==== Data for review ====

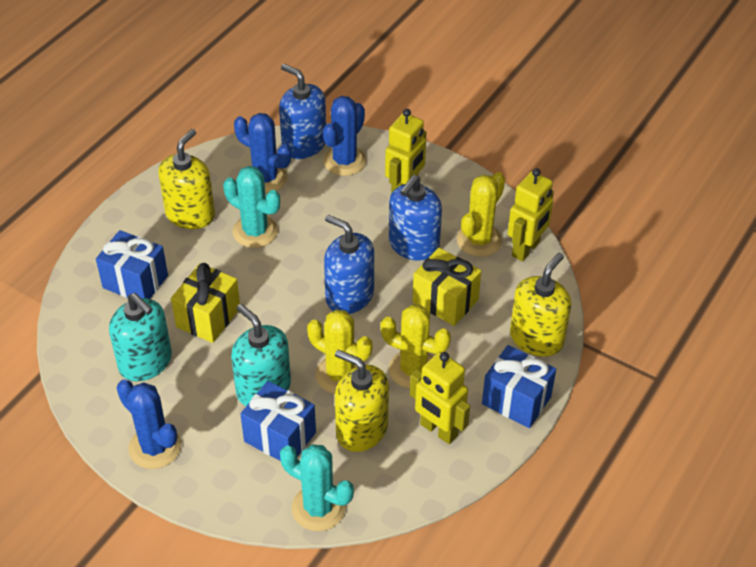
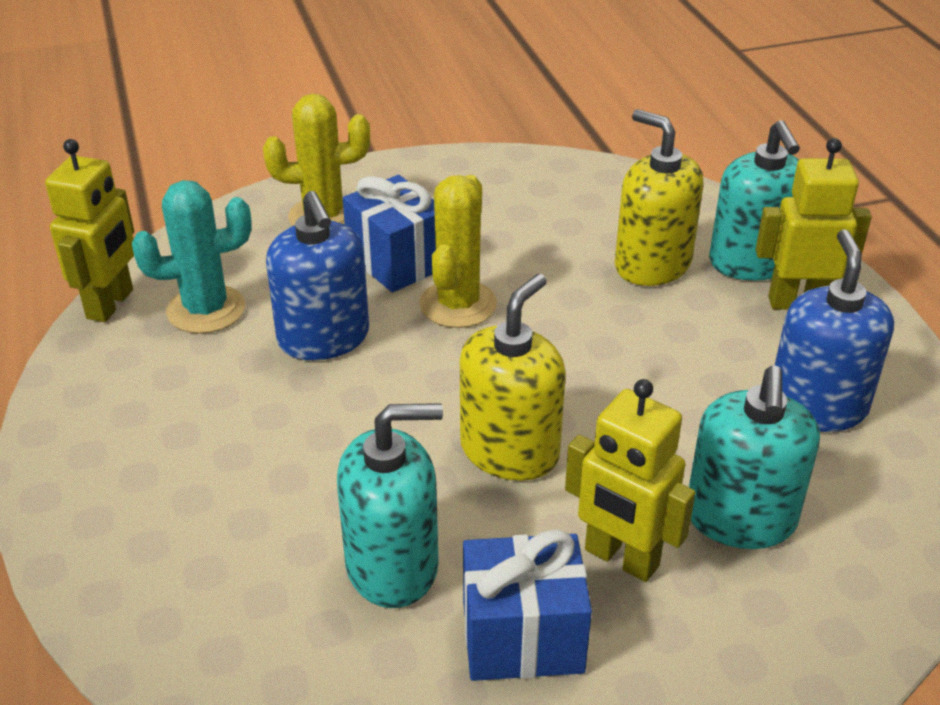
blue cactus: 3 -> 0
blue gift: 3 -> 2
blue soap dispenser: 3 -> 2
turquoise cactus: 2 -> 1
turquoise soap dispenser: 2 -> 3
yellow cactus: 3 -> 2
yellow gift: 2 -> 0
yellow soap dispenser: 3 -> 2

====
==== Data for review ====

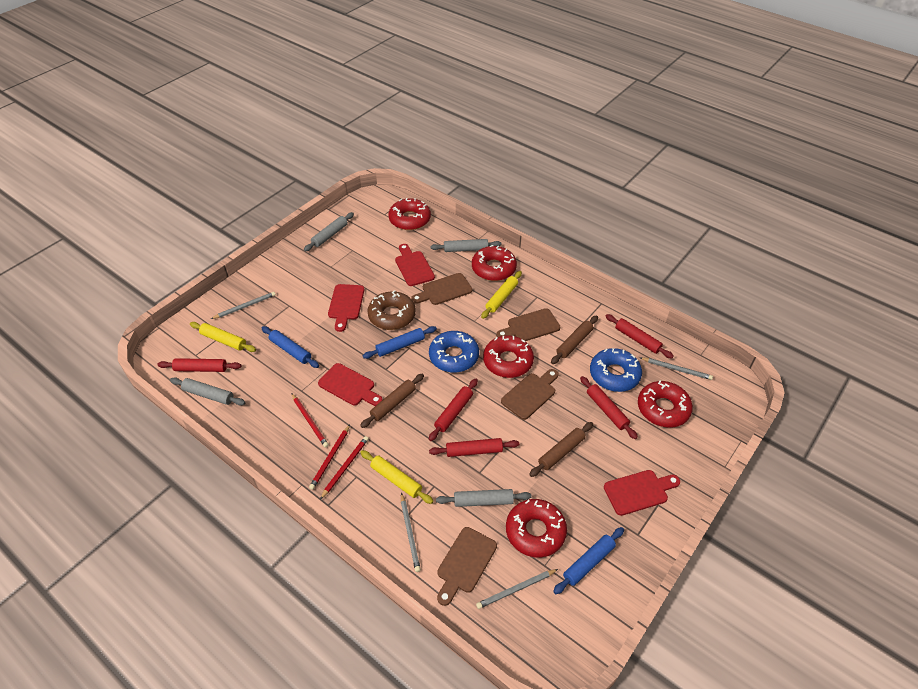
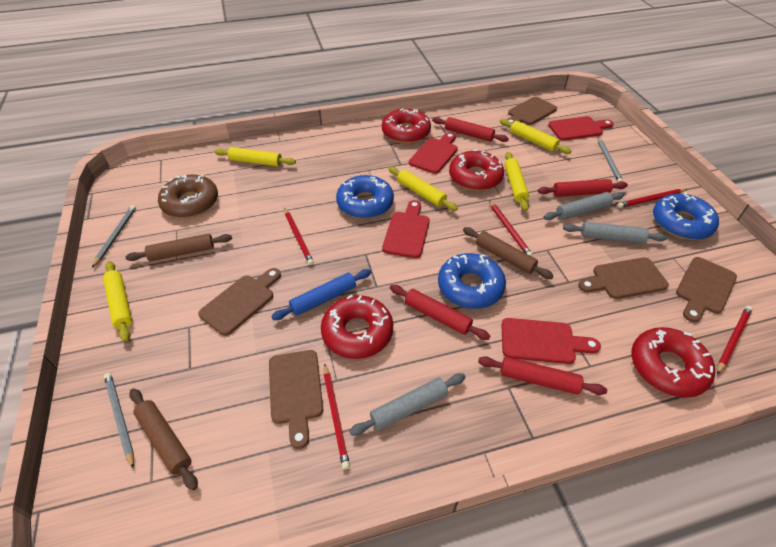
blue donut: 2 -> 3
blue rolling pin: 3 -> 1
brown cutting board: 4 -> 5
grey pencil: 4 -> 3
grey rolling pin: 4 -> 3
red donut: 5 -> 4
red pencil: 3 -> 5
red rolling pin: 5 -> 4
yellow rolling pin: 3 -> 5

====
==== Data for review ====

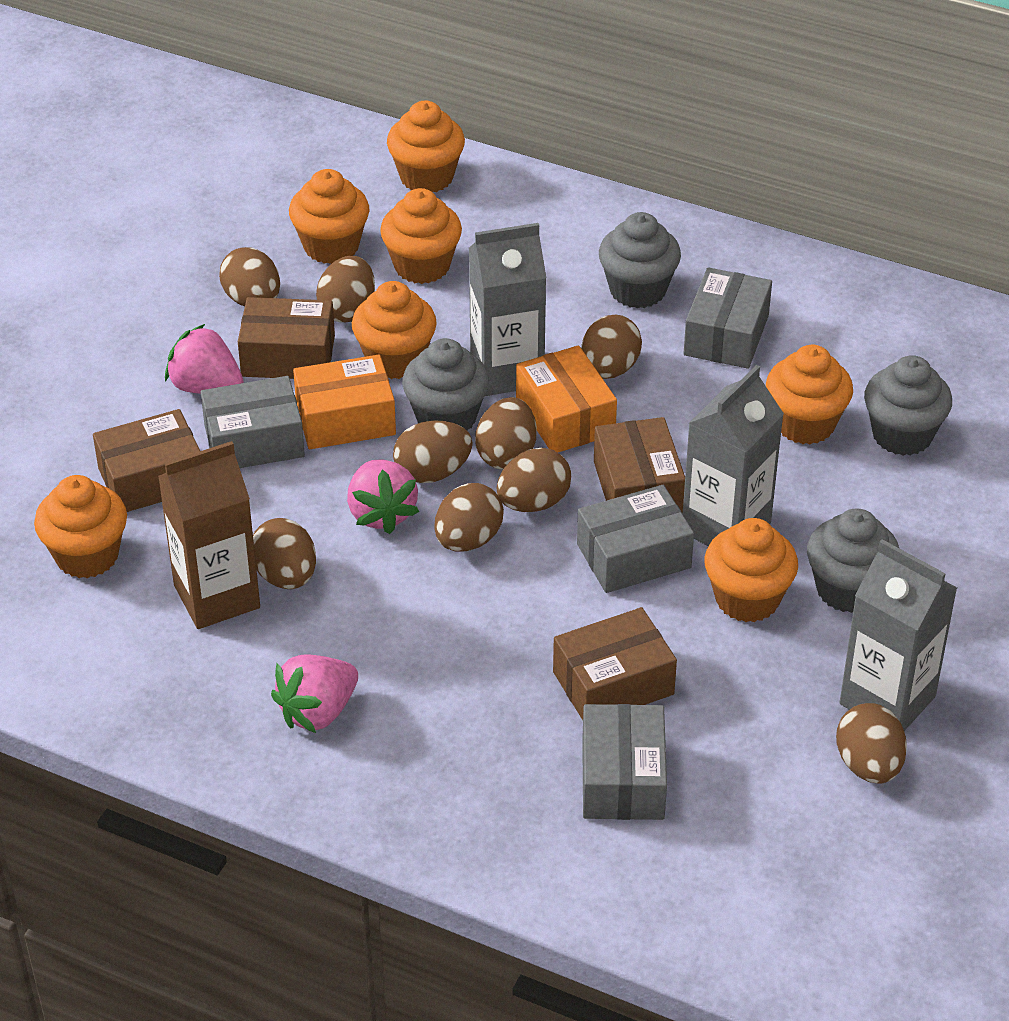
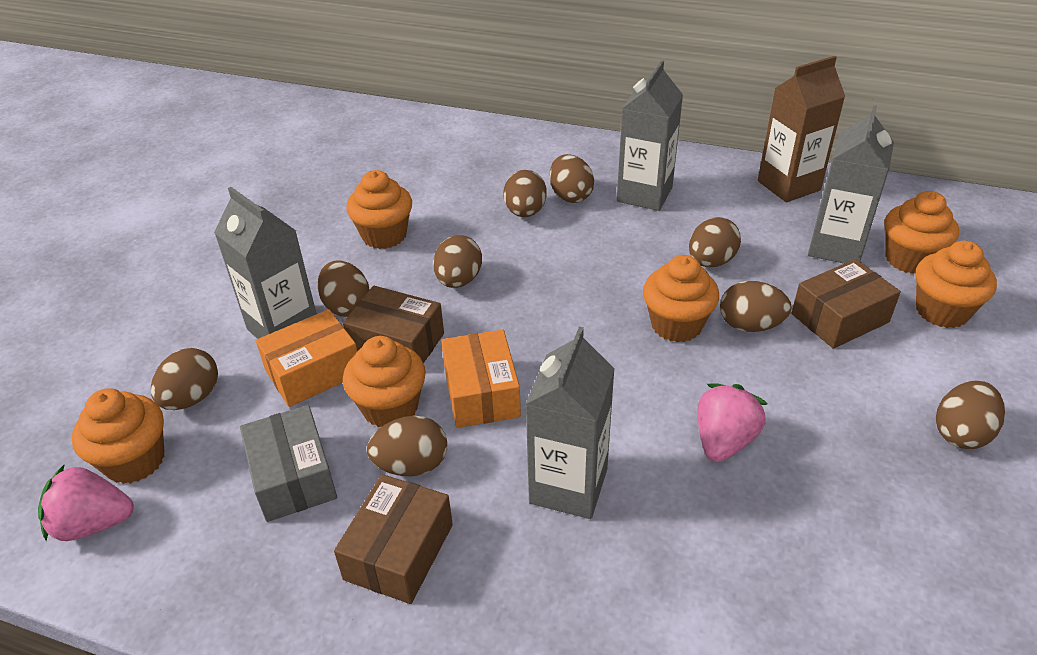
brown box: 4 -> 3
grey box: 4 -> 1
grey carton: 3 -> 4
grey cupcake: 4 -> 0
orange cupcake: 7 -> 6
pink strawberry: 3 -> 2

====

What is being asked: Could you set down, exactly as written, the lines above between the one holding "grey cupcake: 4 -> 0" and the one holding "pink strawberry: 3 -> 2", inclusive, and nothing more?

Final answer:
grey cupcake: 4 -> 0
orange cupcake: 7 -> 6
pink strawberry: 3 -> 2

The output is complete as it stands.